ASSIGNMENT: I would like every entry below written out exactly.

Revision comparison data
------------------------------

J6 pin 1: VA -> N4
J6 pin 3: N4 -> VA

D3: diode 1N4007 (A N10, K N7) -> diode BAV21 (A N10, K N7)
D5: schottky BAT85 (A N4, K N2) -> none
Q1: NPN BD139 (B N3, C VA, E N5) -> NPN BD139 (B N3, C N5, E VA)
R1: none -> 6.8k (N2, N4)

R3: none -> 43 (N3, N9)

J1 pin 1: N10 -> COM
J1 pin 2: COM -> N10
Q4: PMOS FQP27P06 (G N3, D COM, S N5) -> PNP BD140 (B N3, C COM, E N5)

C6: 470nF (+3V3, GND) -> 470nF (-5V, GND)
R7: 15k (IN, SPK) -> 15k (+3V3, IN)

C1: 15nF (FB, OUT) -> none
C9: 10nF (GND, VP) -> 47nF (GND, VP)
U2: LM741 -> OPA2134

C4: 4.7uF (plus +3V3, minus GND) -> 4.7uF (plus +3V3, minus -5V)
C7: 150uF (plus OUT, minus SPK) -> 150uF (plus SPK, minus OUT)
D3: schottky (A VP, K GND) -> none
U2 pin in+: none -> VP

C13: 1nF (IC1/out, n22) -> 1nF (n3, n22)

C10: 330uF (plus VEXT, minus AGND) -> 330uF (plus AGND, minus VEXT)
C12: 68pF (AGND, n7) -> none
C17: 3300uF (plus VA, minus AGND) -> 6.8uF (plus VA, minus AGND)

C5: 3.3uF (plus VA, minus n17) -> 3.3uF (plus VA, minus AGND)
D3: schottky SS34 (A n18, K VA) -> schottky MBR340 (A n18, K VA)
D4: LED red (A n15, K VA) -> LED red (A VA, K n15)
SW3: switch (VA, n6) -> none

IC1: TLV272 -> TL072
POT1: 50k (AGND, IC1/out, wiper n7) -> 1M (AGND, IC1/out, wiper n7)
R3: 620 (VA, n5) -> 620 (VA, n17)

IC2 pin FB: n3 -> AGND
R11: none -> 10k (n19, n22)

------------------------------

ANSWER SPACE:
J6 pin 1: VA -> N4
J6 pin 3: N4 -> VA

D3: diode 1N4007 (A N10, K N7) -> diode BAV21 (A N10, K N7)
D5: schottky BAT85 (A N4, K N2) -> none
Q1: NPN BD139 (B N3, C VA, E N5) -> NPN BD139 (B N3, C N5, E VA)
R1: none -> 6.8k (N2, N4)

R3: none -> 43 (N3, N9)

J1 pin 1: N10 -> COM
J1 pin 2: COM -> N10
Q4: PMOS FQP27P06 (G N3, D COM, S N5) -> PNP BD140 (B N3, C COM, E N5)

C6: 470nF (+3V3, GND) -> 470nF (-5V, GND)
R7: 15k (IN, SPK) -> 15k (+3V3, IN)

C1: 15nF (FB, OUT) -> none
C9: 10nF (GND, VP) -> 47nF (GND, VP)
U2: LM741 -> OPA2134

C4: 4.7uF (plus +3V3, minus GND) -> 4.7uF (plus +3V3, minus -5V)
C7: 150uF (plus OUT, minus SPK) -> 150uF (plus SPK, minus OUT)
D3: schottky (A VP, K GND) -> none
U2 pin in+: none -> VP

C13: 1nF (IC1/out, n22) -> 1nF (n3, n22)

C10: 330uF (plus VEXT, minus AGND) -> 330uF (plus AGND, minus VEXT)
C12: 68pF (AGND, n7) -> none
C17: 3300uF (plus VA, minus AGND) -> 6.8uF (plus VA, minus AGND)

C5: 3.3uF (plus VA, minus n17) -> 3.3uF (plus VA, minus AGND)
D3: schottky SS34 (A n18, K VA) -> schottky MBR340 (A n18, K VA)
D4: LED red (A n15, K VA) -> LED red (A VA, K n15)
SW3: switch (VA, n6) -> none

IC1: TLV272 -> TL072
POT1: 50k (AGND, IC1/out, wiper n7) -> 1M (AGND, IC1/out, wiper n7)
R3: 620 (VA, n5) -> 620 (VA, n17)

IC2 pin FB: n3 -> AGND
R11: none -> 10k (n19, n22)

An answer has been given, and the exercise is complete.